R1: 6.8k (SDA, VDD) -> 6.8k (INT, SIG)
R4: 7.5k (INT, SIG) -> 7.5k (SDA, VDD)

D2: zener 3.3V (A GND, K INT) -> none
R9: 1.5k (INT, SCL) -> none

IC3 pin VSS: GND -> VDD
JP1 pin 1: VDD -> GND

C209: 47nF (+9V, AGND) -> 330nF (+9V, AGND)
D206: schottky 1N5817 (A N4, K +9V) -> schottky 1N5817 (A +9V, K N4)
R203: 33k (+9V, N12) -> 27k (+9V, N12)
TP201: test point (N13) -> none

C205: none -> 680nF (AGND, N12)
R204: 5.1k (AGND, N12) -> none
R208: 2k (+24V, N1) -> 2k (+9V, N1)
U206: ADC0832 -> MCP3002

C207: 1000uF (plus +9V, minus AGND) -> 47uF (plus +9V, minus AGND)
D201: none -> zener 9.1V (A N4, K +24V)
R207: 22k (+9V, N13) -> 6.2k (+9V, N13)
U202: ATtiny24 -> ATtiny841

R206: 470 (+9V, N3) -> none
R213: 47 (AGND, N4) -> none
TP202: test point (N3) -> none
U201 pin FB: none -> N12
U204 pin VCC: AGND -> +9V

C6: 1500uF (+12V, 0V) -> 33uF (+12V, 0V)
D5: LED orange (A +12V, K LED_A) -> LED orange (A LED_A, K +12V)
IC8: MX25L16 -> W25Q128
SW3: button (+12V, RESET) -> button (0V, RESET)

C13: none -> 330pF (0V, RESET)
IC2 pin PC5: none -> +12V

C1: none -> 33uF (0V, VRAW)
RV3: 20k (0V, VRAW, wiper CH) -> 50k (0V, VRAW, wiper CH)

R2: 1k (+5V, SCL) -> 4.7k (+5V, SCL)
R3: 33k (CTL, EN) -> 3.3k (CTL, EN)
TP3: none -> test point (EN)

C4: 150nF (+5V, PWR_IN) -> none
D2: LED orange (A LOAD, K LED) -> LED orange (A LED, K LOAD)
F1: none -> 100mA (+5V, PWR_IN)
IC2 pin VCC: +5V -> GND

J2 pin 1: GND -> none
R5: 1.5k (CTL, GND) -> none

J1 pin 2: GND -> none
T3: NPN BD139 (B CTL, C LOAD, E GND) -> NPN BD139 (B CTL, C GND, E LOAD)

================================

ASSIGNED TASK >>
Using the entries above, return exactly the lines from the line with "R9: 1.5k (INT, SCL) -> none" to the line with "RV3: 20k (0V, VRAW, wiper", counting both of those lines.

OUTPUT BELOW >>
R9: 1.5k (INT, SCL) -> none

IC3 pin VSS: GND -> VDD
JP1 pin 1: VDD -> GND

C209: 47nF (+9V, AGND) -> 330nF (+9V, AGND)
D206: schottky 1N5817 (A N4, K +9V) -> schottky 1N5817 (A +9V, K N4)
R203: 33k (+9V, N12) -> 27k (+9V, N12)
TP201: test point (N13) -> none

C205: none -> 680nF (AGND, N12)
R204: 5.1k (AGND, N12) -> none
R208: 2k (+24V, N1) -> 2k (+9V, N1)
U206: ADC0832 -> MCP3002

C207: 1000uF (plus +9V, minus AGND) -> 47uF (plus +9V, minus AGND)
D201: none -> zener 9.1V (A N4, K +24V)
R207: 22k (+9V, N13) -> 6.2k (+9V, N13)
U202: ATtiny24 -> ATtiny841

R206: 470 (+9V, N3) -> none
R213: 47 (AGND, N4) -> none
TP202: test point (N3) -> none
U201 pin FB: none -> N12
U204 pin VCC: AGND -> +9V

C6: 1500uF (+12V, 0V) -> 33uF (+12V, 0V)
D5: LED orange (A +12V, K LED_A) -> LED orange (A LED_A, K +12V)
IC8: MX25L16 -> W25Q128
SW3: button (+12V, RESET) -> button (0V, RESET)

C13: none -> 330pF (0V, RESET)
IC2 pin PC5: none -> +12V

C1: none -> 33uF (0V, VRAW)
RV3: 20k (0V, VRAW, wiper CH) -> 50k (0V, VRAW, wiper CH)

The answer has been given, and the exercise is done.